Before-and-after object listings
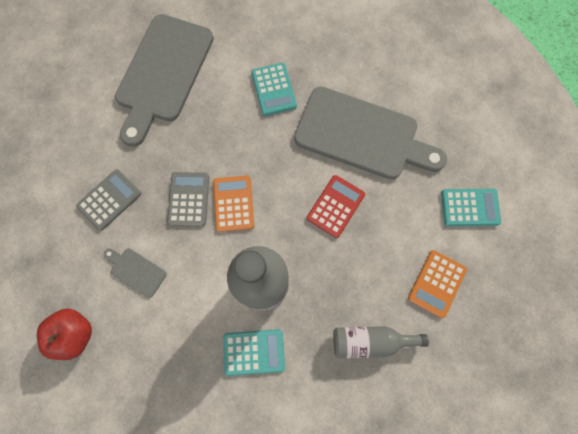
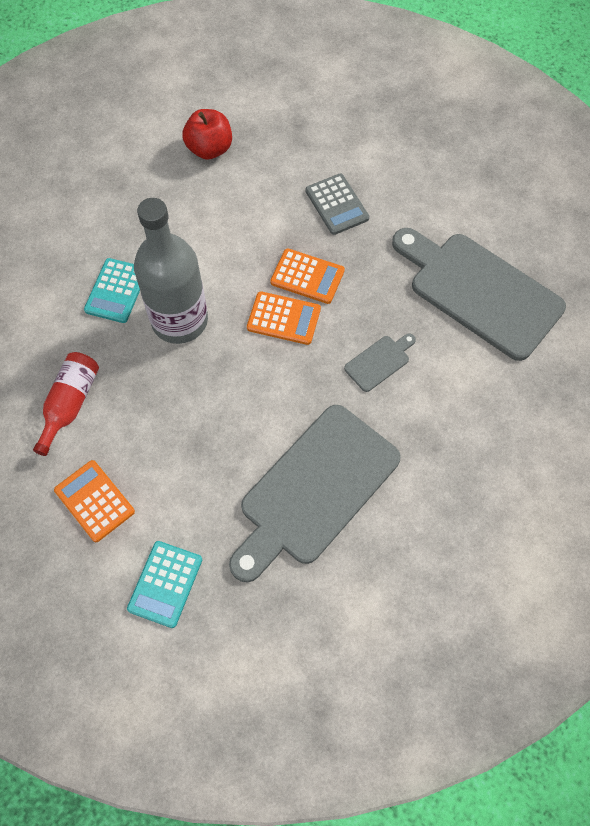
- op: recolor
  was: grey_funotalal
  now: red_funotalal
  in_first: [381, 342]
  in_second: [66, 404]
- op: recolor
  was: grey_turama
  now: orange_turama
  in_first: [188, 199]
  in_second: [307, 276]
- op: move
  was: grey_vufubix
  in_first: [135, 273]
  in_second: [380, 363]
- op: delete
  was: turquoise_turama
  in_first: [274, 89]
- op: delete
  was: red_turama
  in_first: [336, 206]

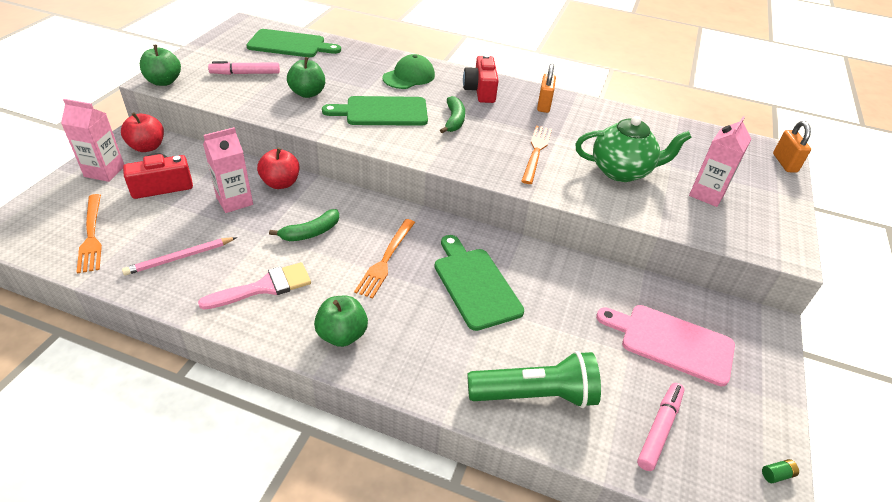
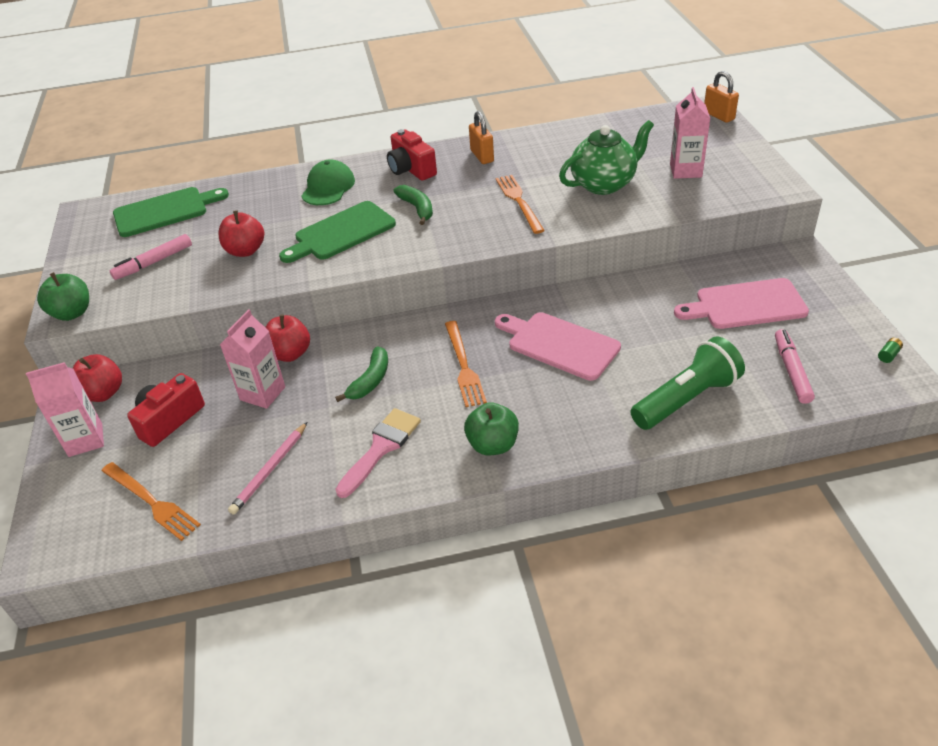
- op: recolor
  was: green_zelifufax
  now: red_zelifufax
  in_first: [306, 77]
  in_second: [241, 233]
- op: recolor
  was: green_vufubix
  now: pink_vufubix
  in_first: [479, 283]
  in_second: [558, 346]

WORK TASK: Restate the records above in full and word for word, but do not carry over any pictures.

SOLUTION TO THE EXERCISE:
- op: recolor
  was: grey_funotalal
  now: red_funotalal
  in_first: [381, 342]
  in_second: [66, 404]
- op: recolor
  was: grey_turama
  now: orange_turama
  in_first: [188, 199]
  in_second: [307, 276]
- op: move
  was: grey_vufubix
  in_first: [135, 273]
  in_second: [380, 363]
- op: delete
  was: turquoise_turama
  in_first: [274, 89]
- op: delete
  was: red_turama
  in_first: [336, 206]

- op: recolor
  was: green_zelifufax
  now: red_zelifufax
  in_first: [306, 77]
  in_second: [241, 233]
- op: recolor
  was: green_vufubix
  now: pink_vufubix
  in_first: [479, 283]
  in_second: [558, 346]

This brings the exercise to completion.